* **Supplied information**
==============================
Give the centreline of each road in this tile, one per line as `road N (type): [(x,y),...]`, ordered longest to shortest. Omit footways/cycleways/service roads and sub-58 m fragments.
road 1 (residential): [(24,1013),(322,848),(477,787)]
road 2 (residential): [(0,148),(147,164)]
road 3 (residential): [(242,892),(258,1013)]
==============================
* **Problem description**
Give the data again, exactly as it appears above.

* **Written response**
Give the centreline of each road in this tile, one per line as `road N (type): [(x,y),...]`, ordered longest to shortest. Omit footways/cycleways/service roads and sub-58 m fragments.
road 1 (residential): [(24,1013),(322,848),(477,787)]
road 2 (residential): [(0,148),(147,164)]
road 3 (residential): [(242,892),(258,1013)]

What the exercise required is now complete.